EXERCISE AIM
Going through the lines below, tally those that include "none", and give only the number.
-*-*-
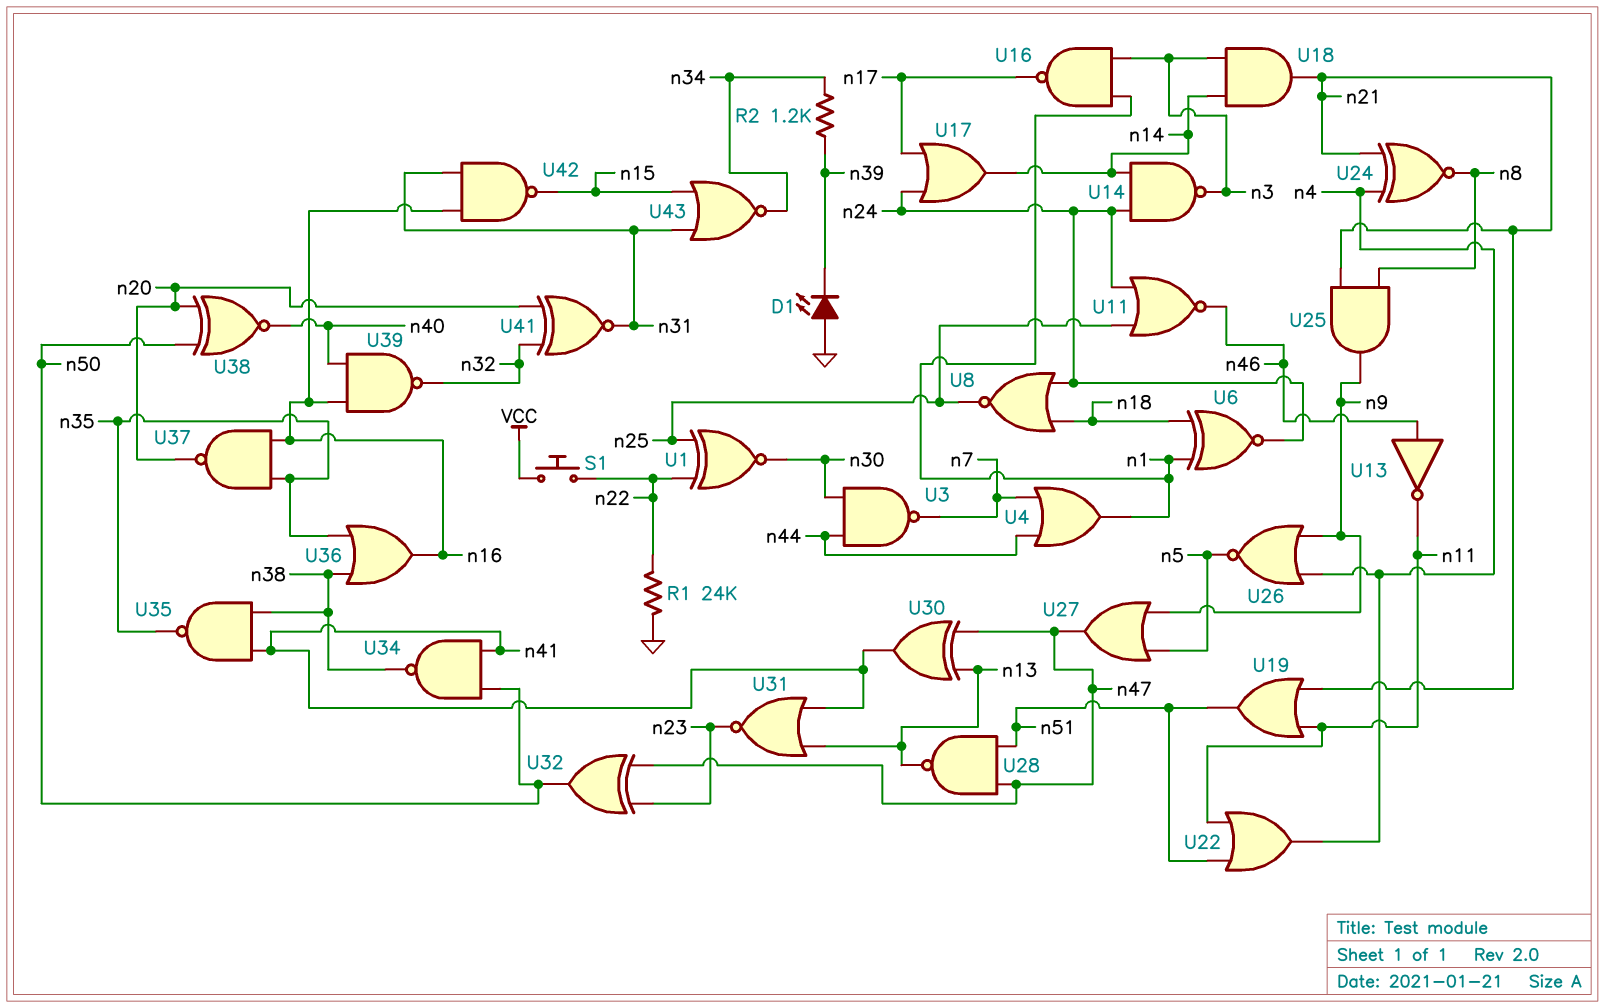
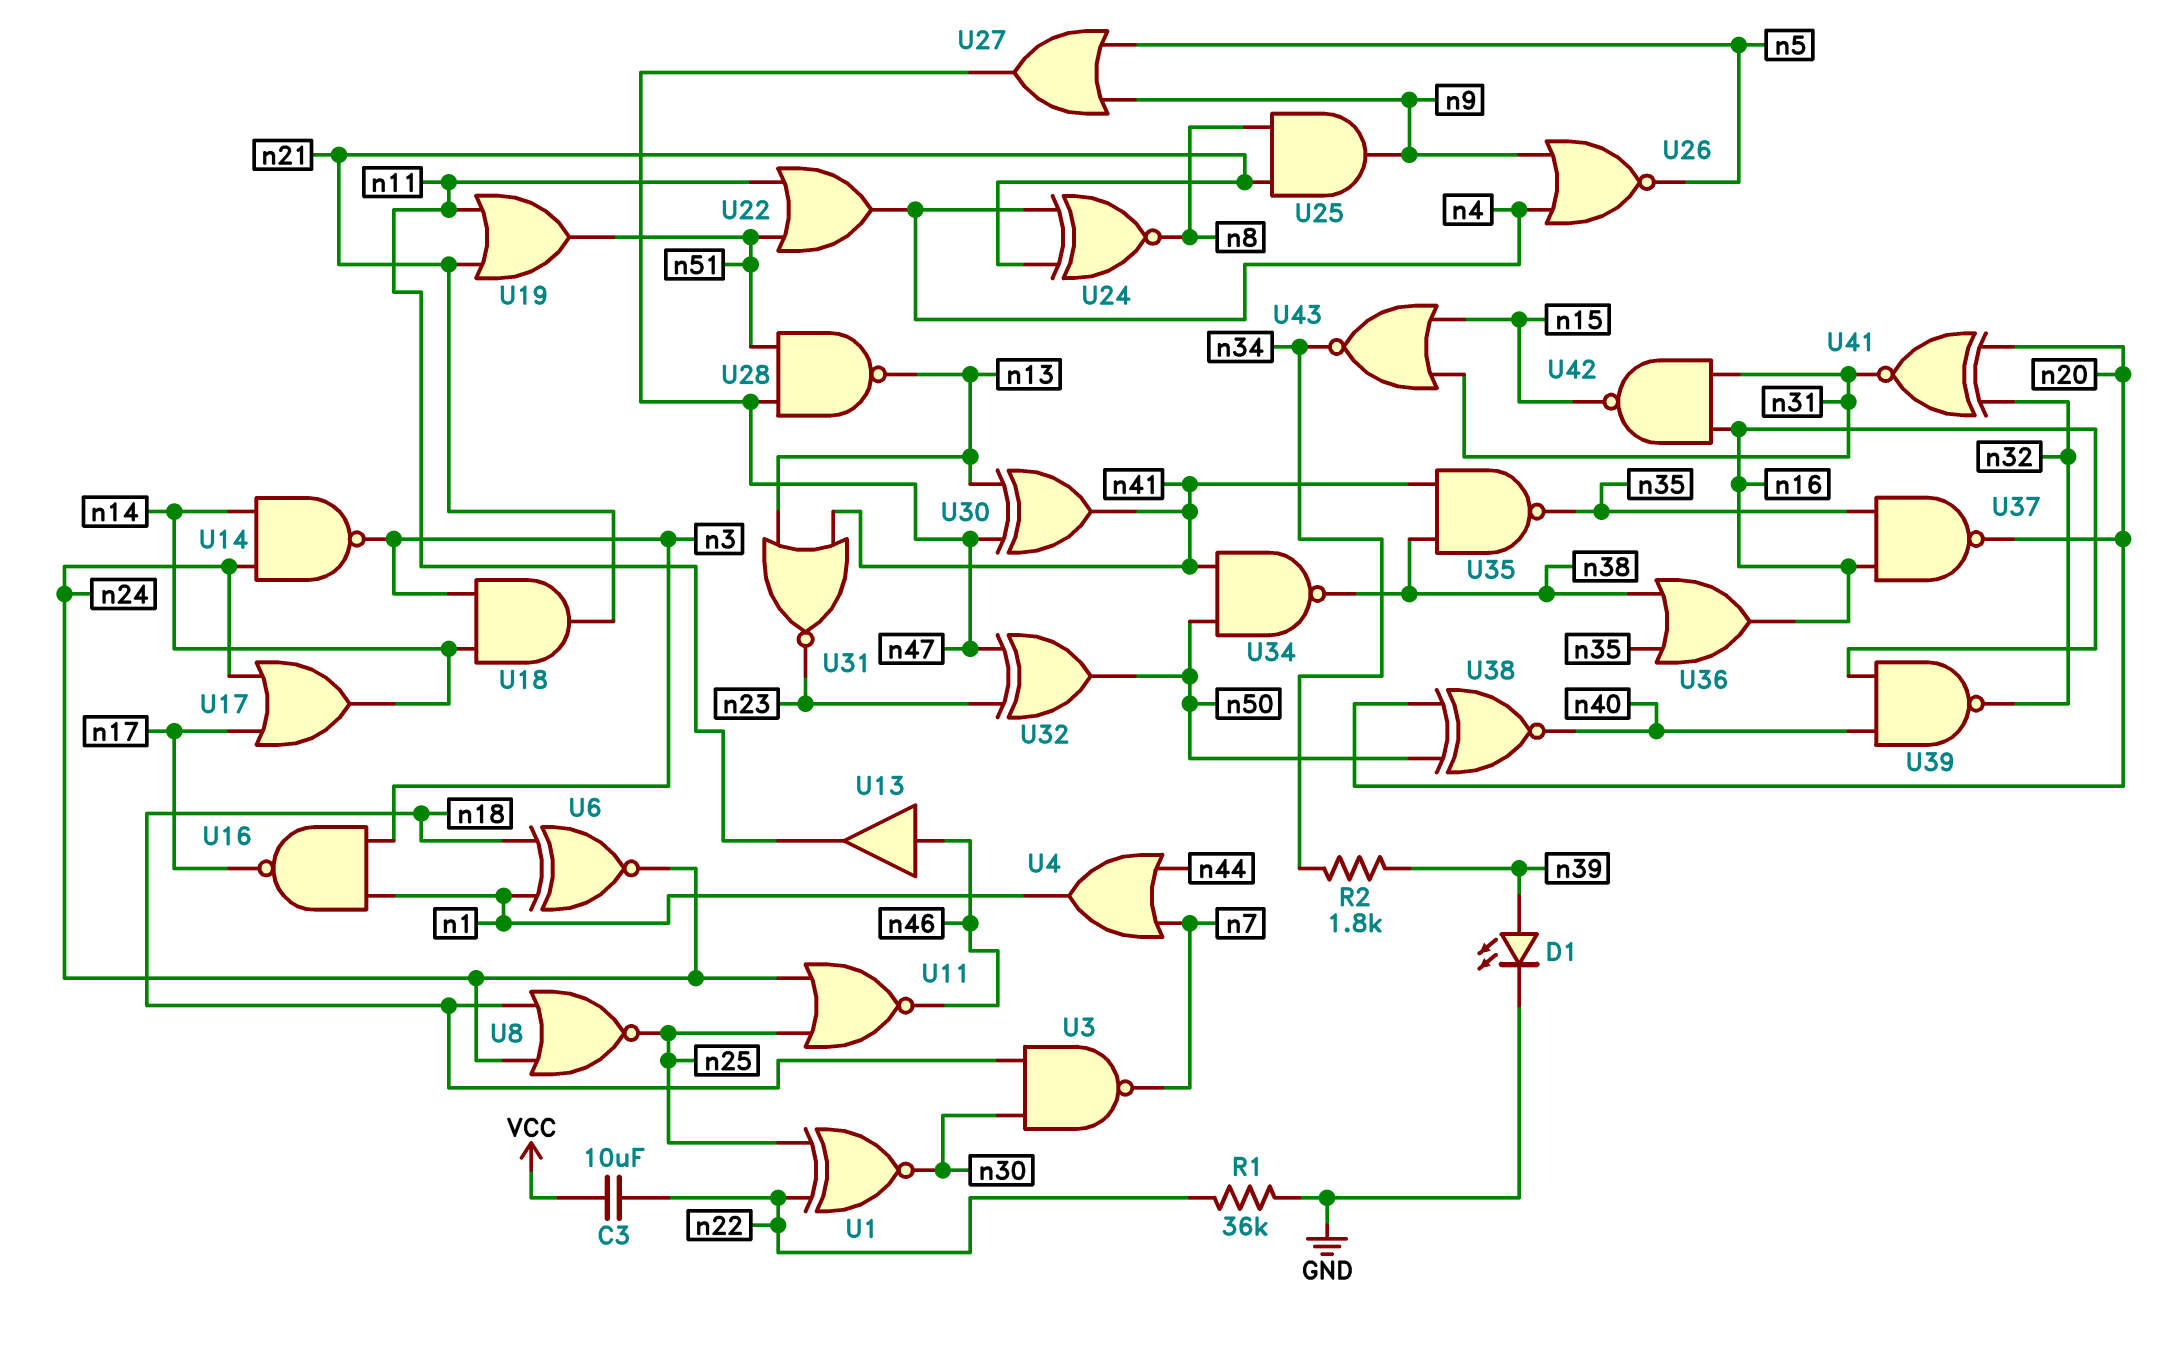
C3: none -> 10uF (VCC, n22)
D1: LED (A GND, K n39) -> LED (A n39, K GND)
R1: 24k (GND, n22) -> 36k (GND, n22)
R2: 1.2k (n34, n39) -> 1.8k (n34, n39)
S1: button (VCC, n22) -> none
U3: NAND (in n30, in n44, out n7) -> NAND (in n18, in n30, out n7)
U13: NOT (in n46, out n11) -> buffer (in n46, out n11)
-*-*-
RESULT FOR THIS EXERCISE
2